SUPPLIED RECORDS: Begin

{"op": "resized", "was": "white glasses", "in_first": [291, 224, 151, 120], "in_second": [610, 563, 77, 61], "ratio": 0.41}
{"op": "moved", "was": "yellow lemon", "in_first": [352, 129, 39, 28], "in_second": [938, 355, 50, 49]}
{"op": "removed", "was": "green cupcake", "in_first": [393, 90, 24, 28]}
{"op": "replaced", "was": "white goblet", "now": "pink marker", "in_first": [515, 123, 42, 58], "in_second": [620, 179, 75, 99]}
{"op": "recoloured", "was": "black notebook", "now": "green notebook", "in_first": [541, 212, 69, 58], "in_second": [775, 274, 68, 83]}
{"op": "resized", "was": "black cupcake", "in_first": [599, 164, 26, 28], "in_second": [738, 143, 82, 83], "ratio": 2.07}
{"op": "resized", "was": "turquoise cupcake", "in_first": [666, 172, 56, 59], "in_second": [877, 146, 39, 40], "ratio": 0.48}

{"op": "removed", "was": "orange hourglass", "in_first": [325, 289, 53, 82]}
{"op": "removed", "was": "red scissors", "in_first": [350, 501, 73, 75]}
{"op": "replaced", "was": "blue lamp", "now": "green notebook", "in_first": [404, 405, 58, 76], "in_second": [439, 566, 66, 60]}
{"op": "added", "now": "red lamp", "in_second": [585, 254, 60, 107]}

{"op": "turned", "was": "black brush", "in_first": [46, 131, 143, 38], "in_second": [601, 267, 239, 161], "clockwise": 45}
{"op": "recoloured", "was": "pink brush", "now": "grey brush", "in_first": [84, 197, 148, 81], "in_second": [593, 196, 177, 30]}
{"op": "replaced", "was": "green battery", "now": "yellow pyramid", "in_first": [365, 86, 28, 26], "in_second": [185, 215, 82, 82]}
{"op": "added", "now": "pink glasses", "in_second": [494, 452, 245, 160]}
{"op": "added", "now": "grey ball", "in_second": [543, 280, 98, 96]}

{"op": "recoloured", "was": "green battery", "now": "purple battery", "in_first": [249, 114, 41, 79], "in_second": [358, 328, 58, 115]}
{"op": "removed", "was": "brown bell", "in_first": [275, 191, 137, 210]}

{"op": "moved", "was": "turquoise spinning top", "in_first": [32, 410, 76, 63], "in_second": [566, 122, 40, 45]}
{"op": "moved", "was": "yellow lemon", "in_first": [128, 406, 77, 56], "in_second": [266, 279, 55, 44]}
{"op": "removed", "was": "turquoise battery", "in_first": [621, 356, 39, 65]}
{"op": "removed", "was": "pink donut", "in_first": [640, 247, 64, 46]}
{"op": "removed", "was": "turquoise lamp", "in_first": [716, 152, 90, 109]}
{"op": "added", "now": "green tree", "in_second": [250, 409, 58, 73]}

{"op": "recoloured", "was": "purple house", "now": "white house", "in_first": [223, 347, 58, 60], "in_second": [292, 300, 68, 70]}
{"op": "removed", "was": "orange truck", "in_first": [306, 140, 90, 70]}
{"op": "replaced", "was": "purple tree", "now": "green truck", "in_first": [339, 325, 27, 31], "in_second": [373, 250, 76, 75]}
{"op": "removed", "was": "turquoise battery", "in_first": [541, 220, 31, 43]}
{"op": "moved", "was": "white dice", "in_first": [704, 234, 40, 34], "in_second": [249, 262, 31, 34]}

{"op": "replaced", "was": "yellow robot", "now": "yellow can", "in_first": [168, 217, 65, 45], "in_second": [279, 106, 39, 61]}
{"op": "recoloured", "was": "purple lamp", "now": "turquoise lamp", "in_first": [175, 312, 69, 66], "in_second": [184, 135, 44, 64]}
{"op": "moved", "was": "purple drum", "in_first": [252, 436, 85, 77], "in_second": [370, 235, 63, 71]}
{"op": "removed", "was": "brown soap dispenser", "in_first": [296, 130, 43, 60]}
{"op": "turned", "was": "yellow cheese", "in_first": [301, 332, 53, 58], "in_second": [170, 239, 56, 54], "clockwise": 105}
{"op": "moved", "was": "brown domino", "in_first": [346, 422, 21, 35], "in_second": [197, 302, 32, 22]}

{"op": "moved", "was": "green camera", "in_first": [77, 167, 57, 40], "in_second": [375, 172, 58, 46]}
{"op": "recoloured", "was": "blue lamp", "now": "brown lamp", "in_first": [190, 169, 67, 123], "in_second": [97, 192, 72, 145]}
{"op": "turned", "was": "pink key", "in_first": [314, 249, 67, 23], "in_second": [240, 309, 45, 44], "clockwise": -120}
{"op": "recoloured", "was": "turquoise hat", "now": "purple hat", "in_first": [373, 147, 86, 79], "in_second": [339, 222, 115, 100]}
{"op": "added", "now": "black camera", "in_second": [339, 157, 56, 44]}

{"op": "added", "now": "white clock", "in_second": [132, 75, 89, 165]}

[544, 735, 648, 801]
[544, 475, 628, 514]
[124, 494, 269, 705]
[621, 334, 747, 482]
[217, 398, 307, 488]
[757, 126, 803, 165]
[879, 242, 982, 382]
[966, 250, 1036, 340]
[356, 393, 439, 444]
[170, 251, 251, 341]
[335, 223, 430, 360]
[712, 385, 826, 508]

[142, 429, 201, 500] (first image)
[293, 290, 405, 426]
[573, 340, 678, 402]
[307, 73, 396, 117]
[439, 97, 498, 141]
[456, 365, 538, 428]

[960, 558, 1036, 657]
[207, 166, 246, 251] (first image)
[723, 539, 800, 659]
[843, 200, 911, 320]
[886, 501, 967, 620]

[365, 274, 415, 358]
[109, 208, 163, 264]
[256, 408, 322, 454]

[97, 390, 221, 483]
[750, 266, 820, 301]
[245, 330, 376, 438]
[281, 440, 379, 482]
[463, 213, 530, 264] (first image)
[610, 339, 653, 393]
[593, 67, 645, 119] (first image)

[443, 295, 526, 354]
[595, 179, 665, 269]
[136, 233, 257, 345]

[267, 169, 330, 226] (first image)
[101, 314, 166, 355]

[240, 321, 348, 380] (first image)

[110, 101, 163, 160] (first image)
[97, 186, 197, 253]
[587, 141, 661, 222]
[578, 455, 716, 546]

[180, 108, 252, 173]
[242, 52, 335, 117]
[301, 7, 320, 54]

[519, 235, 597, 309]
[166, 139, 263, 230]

SUPPLIED RECORDS: End

WHAT YOU WILL DO = Each line above is to be set down again verbatim.

SOLUTION FOR THIS EXERCISE =
{"op": "resized", "was": "white glasses", "in_first": [291, 224, 151, 120], "in_second": [610, 563, 77, 61], "ratio": 0.41}
{"op": "moved", "was": "yellow lemon", "in_first": [352, 129, 39, 28], "in_second": [938, 355, 50, 49]}
{"op": "removed", "was": "green cupcake", "in_first": [393, 90, 24, 28]}
{"op": "replaced", "was": "white goblet", "now": "pink marker", "in_first": [515, 123, 42, 58], "in_second": [620, 179, 75, 99]}
{"op": "recoloured", "was": "black notebook", "now": "green notebook", "in_first": [541, 212, 69, 58], "in_second": [775, 274, 68, 83]}
{"op": "resized", "was": "black cupcake", "in_first": [599, 164, 26, 28], "in_second": [738, 143, 82, 83], "ratio": 2.07}
{"op": "resized", "was": "turquoise cupcake", "in_first": [666, 172, 56, 59], "in_second": [877, 146, 39, 40], "ratio": 0.48}

{"op": "removed", "was": "orange hourglass", "in_first": [325, 289, 53, 82]}
{"op": "removed", "was": "red scissors", "in_first": [350, 501, 73, 75]}
{"op": "replaced", "was": "blue lamp", "now": "green notebook", "in_first": [404, 405, 58, 76], "in_second": [439, 566, 66, 60]}
{"op": "added", "now": "red lamp", "in_second": [585, 254, 60, 107]}

{"op": "turned", "was": "black brush", "in_first": [46, 131, 143, 38], "in_second": [601, 267, 239, 161], "clockwise": 45}
{"op": "recoloured", "was": "pink brush", "now": "grey brush", "in_first": [84, 197, 148, 81], "in_second": [593, 196, 177, 30]}
{"op": "replaced", "was": "green battery", "now": "yellow pyramid", "in_first": [365, 86, 28, 26], "in_second": [185, 215, 82, 82]}
{"op": "added", "now": "pink glasses", "in_second": [494, 452, 245, 160]}
{"op": "added", "now": "grey ball", "in_second": [543, 280, 98, 96]}

{"op": "recoloured", "was": "green battery", "now": "purple battery", "in_first": [249, 114, 41, 79], "in_second": [358, 328, 58, 115]}
{"op": "removed", "was": "brown bell", "in_first": [275, 191, 137, 210]}

{"op": "moved", "was": "turquoise spinning top", "in_first": [32, 410, 76, 63], "in_second": [566, 122, 40, 45]}
{"op": "moved", "was": "yellow lemon", "in_first": [128, 406, 77, 56], "in_second": [266, 279, 55, 44]}
{"op": "removed", "was": "turquoise battery", "in_first": [621, 356, 39, 65]}
{"op": "removed", "was": "pink donut", "in_first": [640, 247, 64, 46]}
{"op": "removed", "was": "turquoise lamp", "in_first": [716, 152, 90, 109]}
{"op": "added", "now": "green tree", "in_second": [250, 409, 58, 73]}

{"op": "recoloured", "was": "purple house", "now": "white house", "in_first": [223, 347, 58, 60], "in_second": [292, 300, 68, 70]}
{"op": "removed", "was": "orange truck", "in_first": [306, 140, 90, 70]}
{"op": "replaced", "was": "purple tree", "now": "green truck", "in_first": [339, 325, 27, 31], "in_second": [373, 250, 76, 75]}
{"op": "removed", "was": "turquoise battery", "in_first": [541, 220, 31, 43]}
{"op": "moved", "was": "white dice", "in_first": [704, 234, 40, 34], "in_second": [249, 262, 31, 34]}

{"op": "replaced", "was": "yellow robot", "now": "yellow can", "in_first": [168, 217, 65, 45], "in_second": [279, 106, 39, 61]}
{"op": "recoloured", "was": "purple lamp", "now": "turquoise lamp", "in_first": [175, 312, 69, 66], "in_second": [184, 135, 44, 64]}
{"op": "moved", "was": "purple drum", "in_first": [252, 436, 85, 77], "in_second": [370, 235, 63, 71]}
{"op": "removed", "was": "brown soap dispenser", "in_first": [296, 130, 43, 60]}
{"op": "turned", "was": "yellow cheese", "in_first": [301, 332, 53, 58], "in_second": [170, 239, 56, 54], "clockwise": 105}
{"op": "moved", "was": "brown domino", "in_first": [346, 422, 21, 35], "in_second": [197, 302, 32, 22]}

{"op": "moved", "was": "green camera", "in_first": [77, 167, 57, 40], "in_second": [375, 172, 58, 46]}
{"op": "recoloured", "was": "blue lamp", "now": "brown lamp", "in_first": [190, 169, 67, 123], "in_second": [97, 192, 72, 145]}
{"op": "turned", "was": "pink key", "in_first": [314, 249, 67, 23], "in_second": [240, 309, 45, 44], "clockwise": -120}
{"op": "recoloured", "was": "turquoise hat", "now": "purple hat", "in_first": [373, 147, 86, 79], "in_second": [339, 222, 115, 100]}
{"op": "added", "now": "black camera", "in_second": [339, 157, 56, 44]}

{"op": "added", "now": "white clock", "in_second": [132, 75, 89, 165]}

[544, 735, 648, 801]
[544, 475, 628, 514]
[124, 494, 269, 705]
[621, 334, 747, 482]
[217, 398, 307, 488]
[757, 126, 803, 165]
[879, 242, 982, 382]
[966, 250, 1036, 340]
[356, 393, 439, 444]
[170, 251, 251, 341]
[335, 223, 430, 360]
[712, 385, 826, 508]

[142, 429, 201, 500] (first image)
[293, 290, 405, 426]
[573, 340, 678, 402]
[307, 73, 396, 117]
[439, 97, 498, 141]
[456, 365, 538, 428]

[960, 558, 1036, 657]
[207, 166, 246, 251] (first image)
[723, 539, 800, 659]
[843, 200, 911, 320]
[886, 501, 967, 620]

[365, 274, 415, 358]
[109, 208, 163, 264]
[256, 408, 322, 454]

[97, 390, 221, 483]
[750, 266, 820, 301]
[245, 330, 376, 438]
[281, 440, 379, 482]
[463, 213, 530, 264] (first image)
[610, 339, 653, 393]
[593, 67, 645, 119] (first image)

[443, 295, 526, 354]
[595, 179, 665, 269]
[136, 233, 257, 345]

[267, 169, 330, 226] (first image)
[101, 314, 166, 355]

[240, 321, 348, 380] (first image)

[110, 101, 163, 160] (first image)
[97, 186, 197, 253]
[587, 141, 661, 222]
[578, 455, 716, 546]

[180, 108, 252, 173]
[242, 52, 335, 117]
[301, 7, 320, 54]

[519, 235, 597, 309]
[166, 139, 263, 230]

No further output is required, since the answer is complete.